### Your goal
Going line by line through the records below, write out everything starting with the line containing "(857, 283) = (588, 587): orange" and going on through the line containing "(166, 246) = (129, 221): yellow", exactly and inclusively. Pictures do not go in.
*** Materials provided Section Begins ***
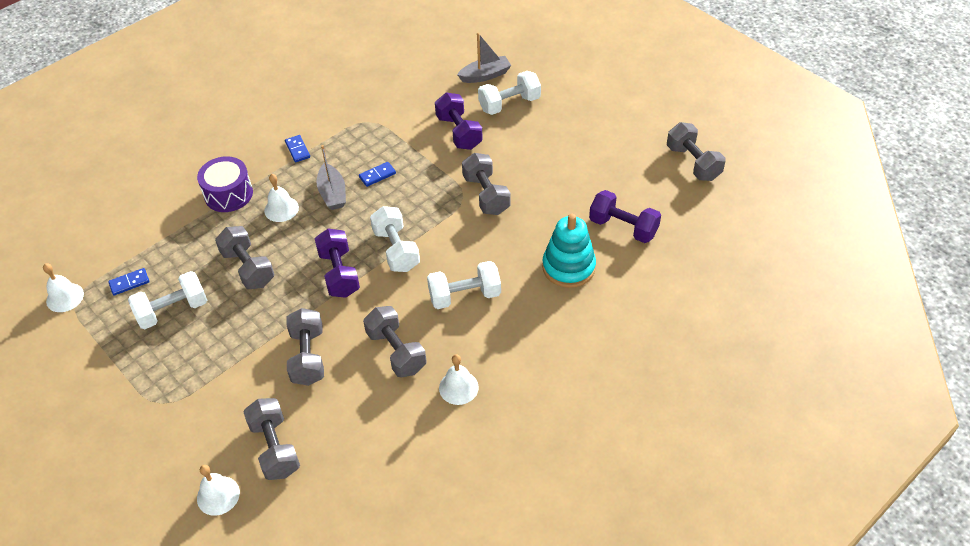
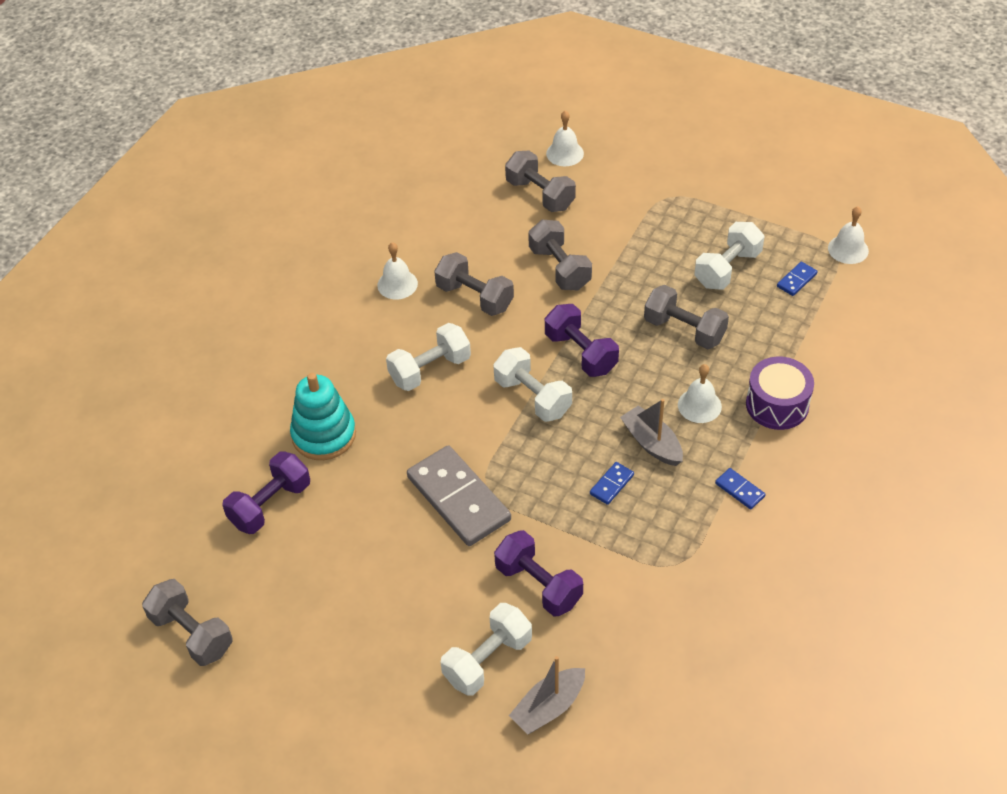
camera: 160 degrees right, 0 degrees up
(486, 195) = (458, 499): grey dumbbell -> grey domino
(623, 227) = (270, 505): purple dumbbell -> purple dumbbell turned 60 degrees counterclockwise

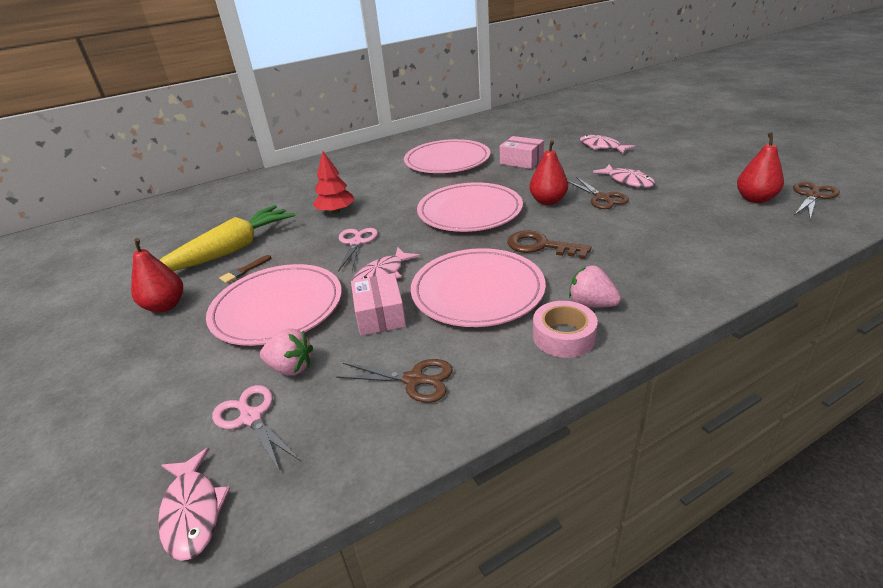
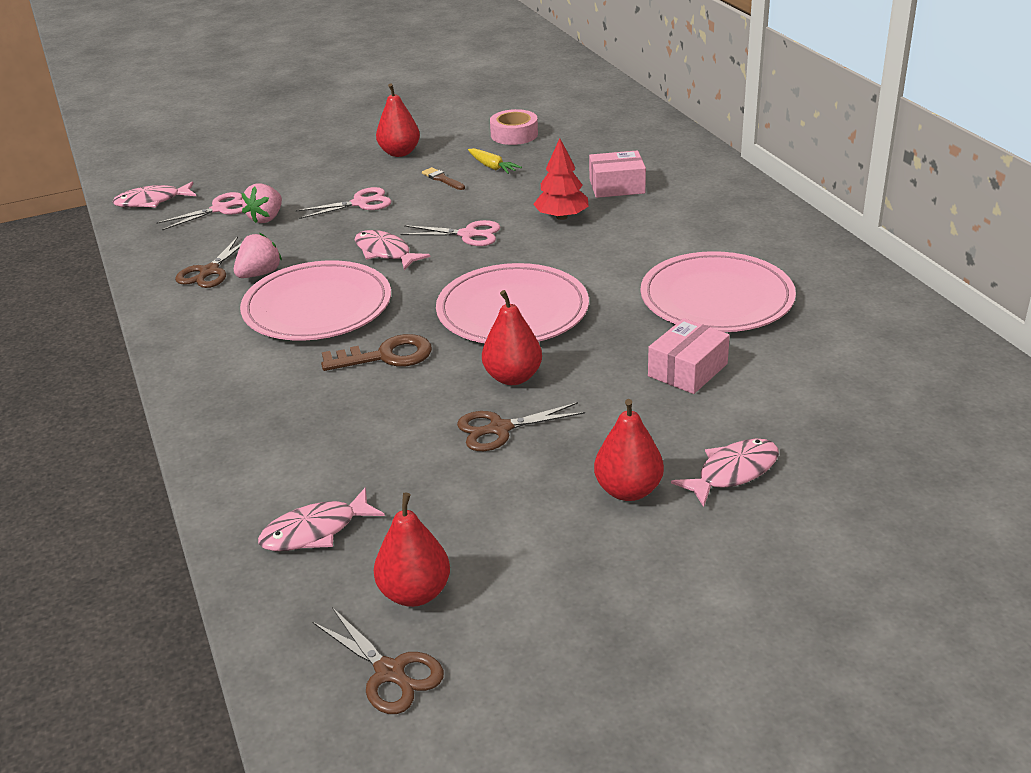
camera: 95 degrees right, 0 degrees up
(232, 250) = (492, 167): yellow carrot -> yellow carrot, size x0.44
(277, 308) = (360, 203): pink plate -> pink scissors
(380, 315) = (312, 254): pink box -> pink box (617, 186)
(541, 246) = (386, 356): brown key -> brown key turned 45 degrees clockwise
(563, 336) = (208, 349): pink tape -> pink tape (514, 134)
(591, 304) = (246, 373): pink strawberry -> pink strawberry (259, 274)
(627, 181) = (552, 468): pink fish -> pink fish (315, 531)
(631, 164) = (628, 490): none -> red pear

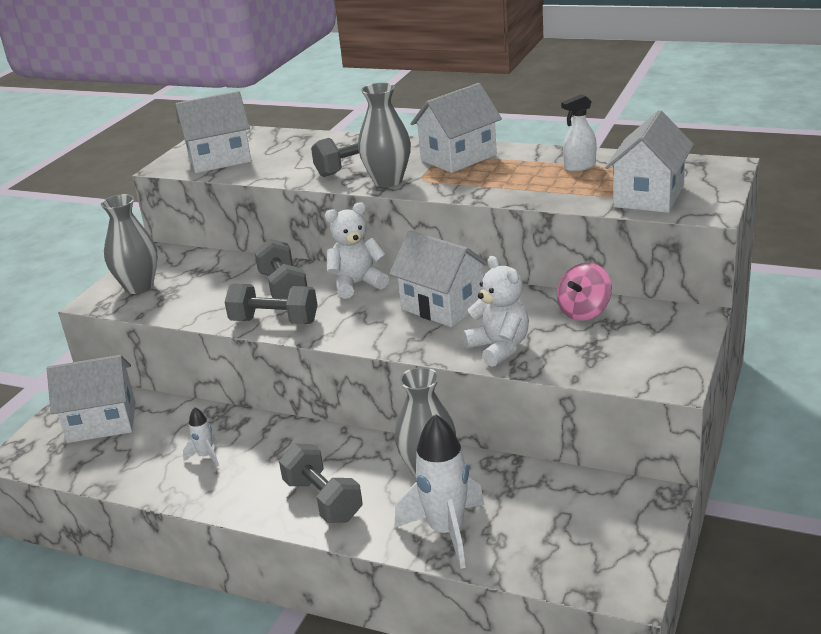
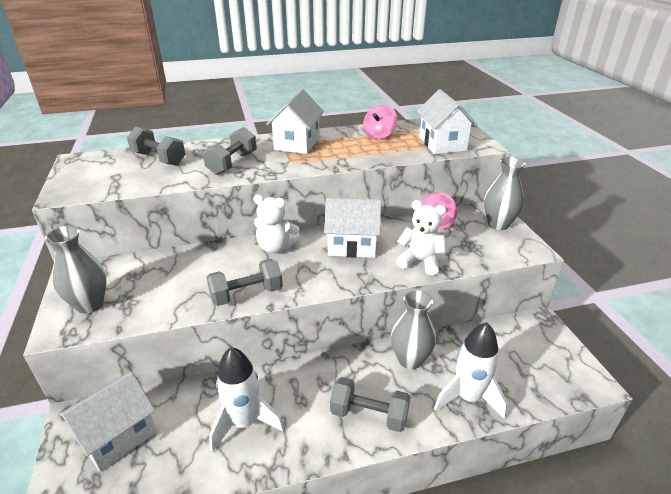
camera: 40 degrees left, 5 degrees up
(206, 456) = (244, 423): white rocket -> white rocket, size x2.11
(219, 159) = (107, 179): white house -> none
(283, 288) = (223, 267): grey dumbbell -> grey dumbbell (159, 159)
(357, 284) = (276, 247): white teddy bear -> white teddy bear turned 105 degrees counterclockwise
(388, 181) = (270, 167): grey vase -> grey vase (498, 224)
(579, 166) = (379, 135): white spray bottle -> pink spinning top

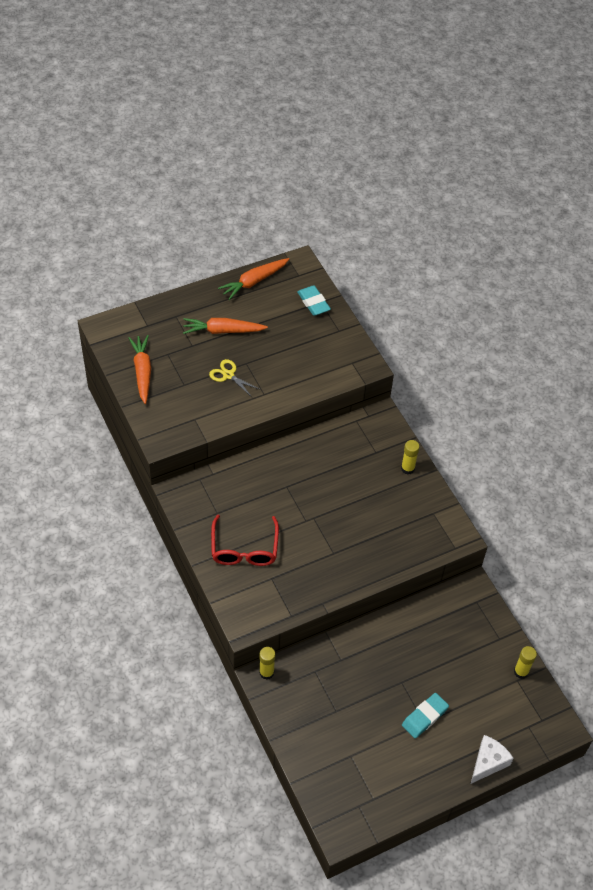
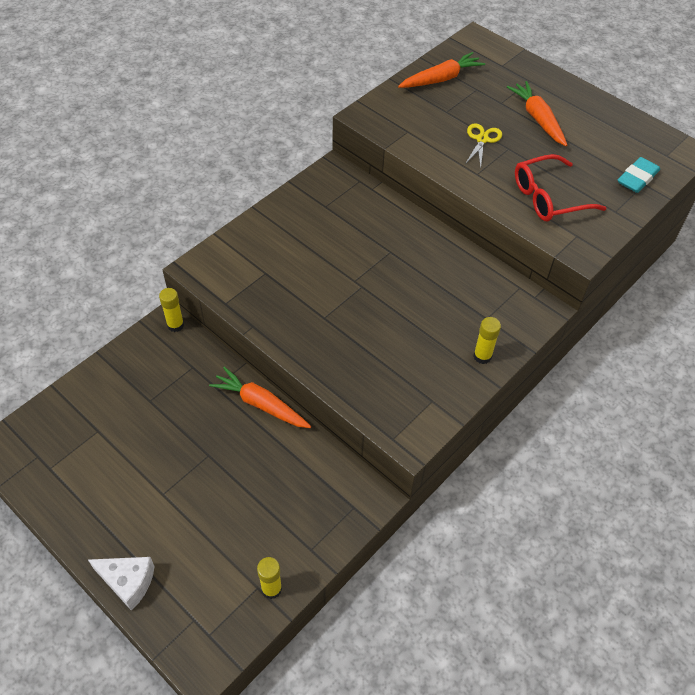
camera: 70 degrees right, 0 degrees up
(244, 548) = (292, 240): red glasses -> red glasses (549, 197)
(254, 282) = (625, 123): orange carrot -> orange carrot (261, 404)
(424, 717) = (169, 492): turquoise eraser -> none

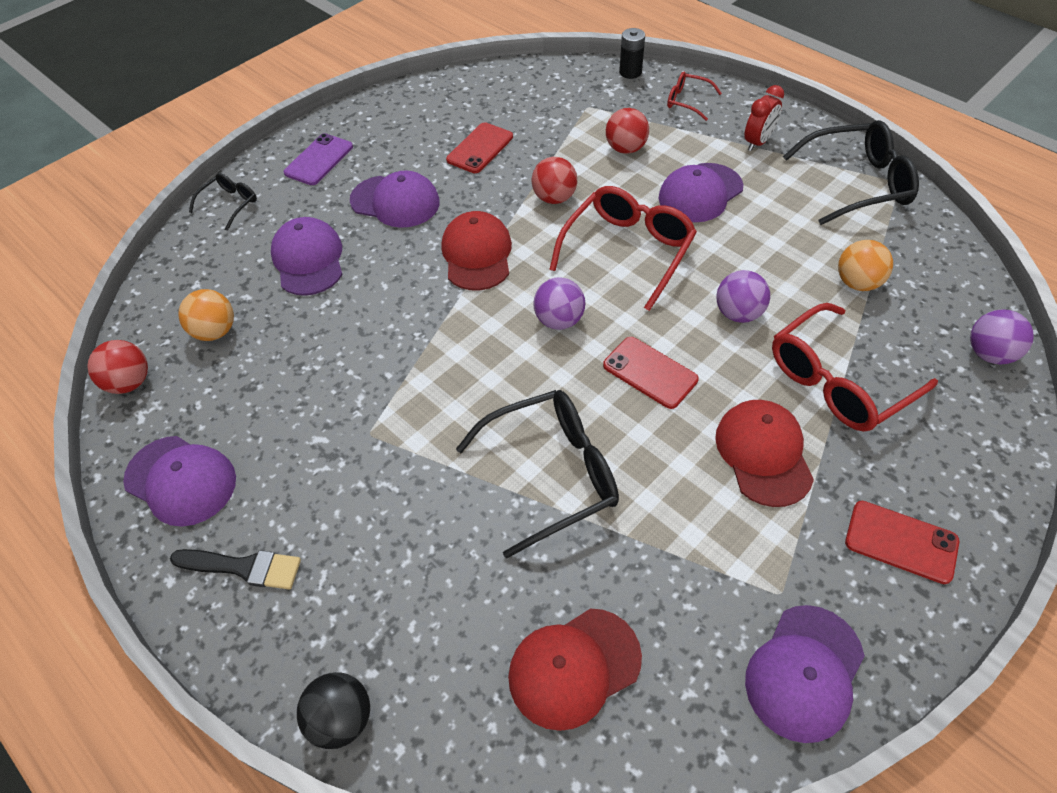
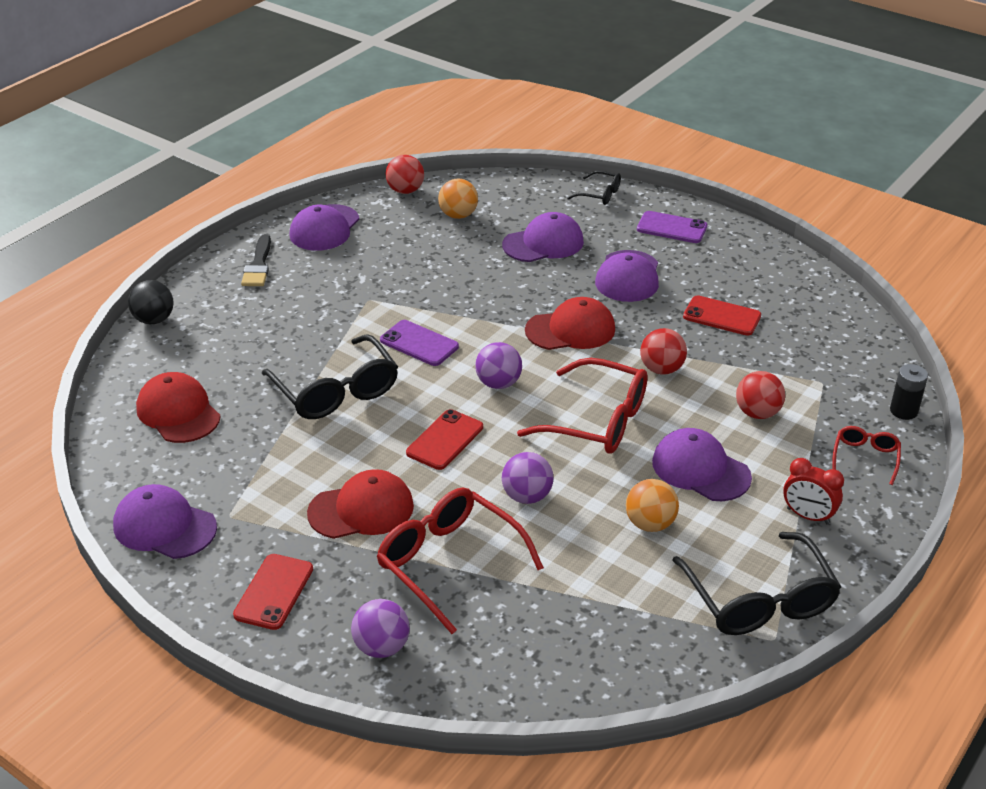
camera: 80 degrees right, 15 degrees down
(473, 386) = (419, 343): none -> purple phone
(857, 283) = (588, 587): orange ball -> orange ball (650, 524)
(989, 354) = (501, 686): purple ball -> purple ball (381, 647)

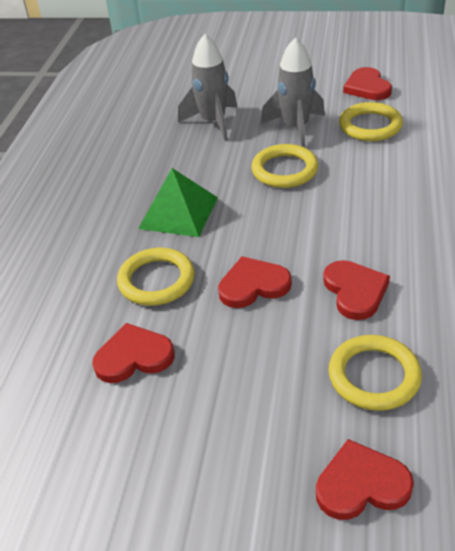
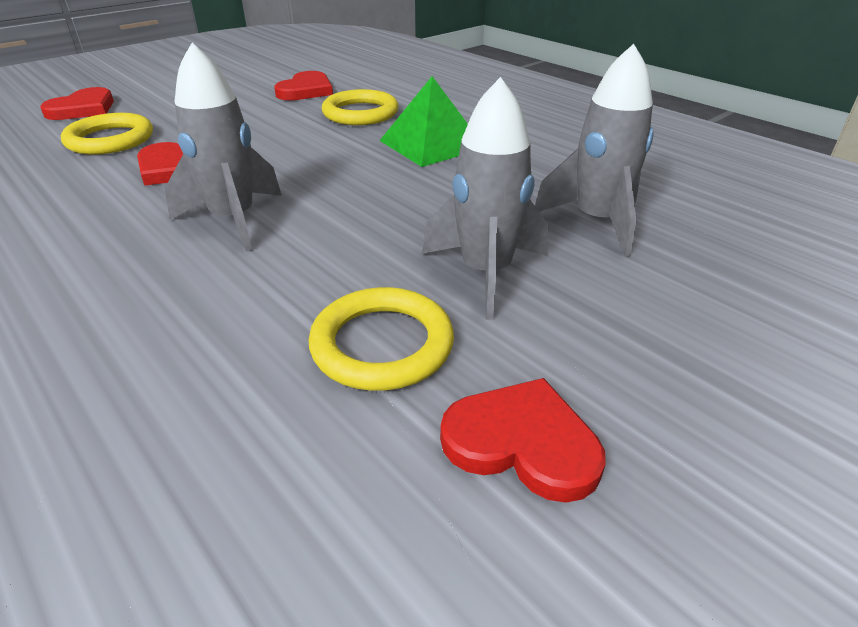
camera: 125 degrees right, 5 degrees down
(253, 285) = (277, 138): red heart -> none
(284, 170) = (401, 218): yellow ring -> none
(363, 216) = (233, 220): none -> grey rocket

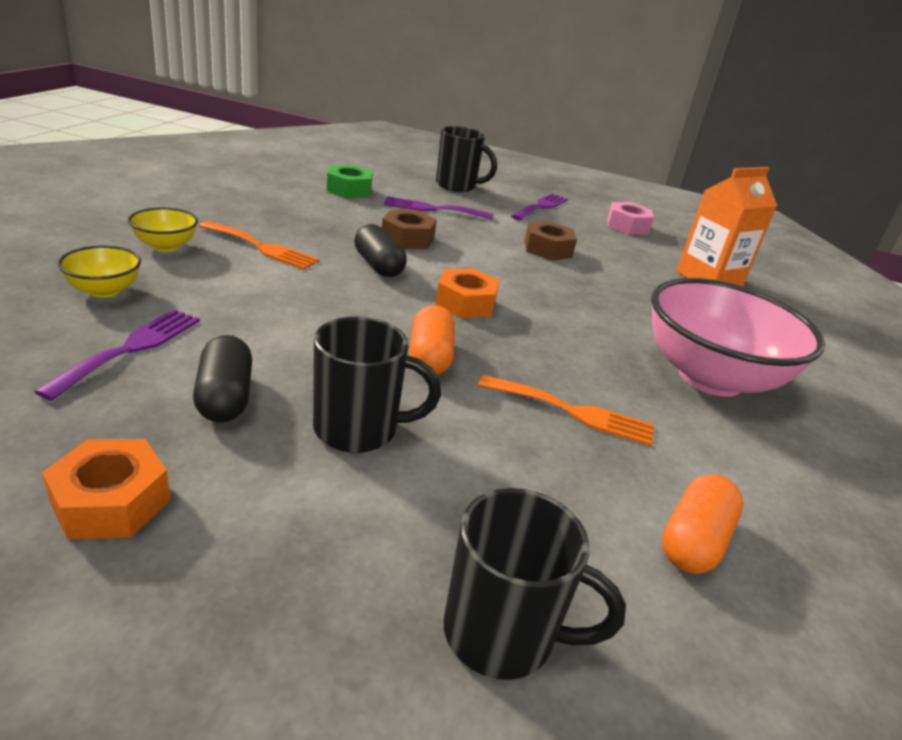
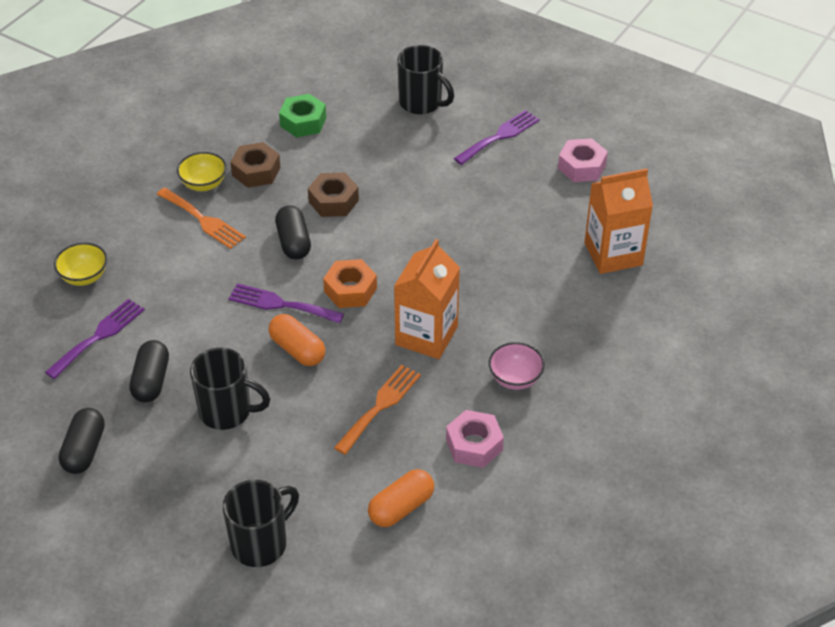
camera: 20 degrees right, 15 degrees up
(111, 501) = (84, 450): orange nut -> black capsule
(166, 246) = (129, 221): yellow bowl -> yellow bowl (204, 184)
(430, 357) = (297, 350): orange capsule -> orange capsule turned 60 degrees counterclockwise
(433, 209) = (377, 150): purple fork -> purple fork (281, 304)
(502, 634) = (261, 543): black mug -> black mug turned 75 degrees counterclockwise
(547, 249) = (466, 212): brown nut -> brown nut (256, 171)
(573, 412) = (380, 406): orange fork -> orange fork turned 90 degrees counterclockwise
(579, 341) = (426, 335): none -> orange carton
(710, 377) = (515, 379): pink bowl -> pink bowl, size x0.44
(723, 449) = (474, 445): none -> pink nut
*** Materials provided Section Ends ***
### Exercise output
(857, 283) = (588, 587): orange ball -> orange ball (650, 524)
(989, 354) = (501, 686): purple ball -> purple ball (381, 647)

camera: 125 degrees right, 5 degrees down
(253, 285) = (277, 138): red heart -> none
(284, 170) = (401, 218): yellow ring -> none
(363, 216) = (233, 220): none -> grey rocket

camera: 20 degrees right, 15 degrees up
(111, 501) = (84, 450): orange nut -> black capsule
(166, 246) = (129, 221): yellow bowl -> yellow bowl (204, 184)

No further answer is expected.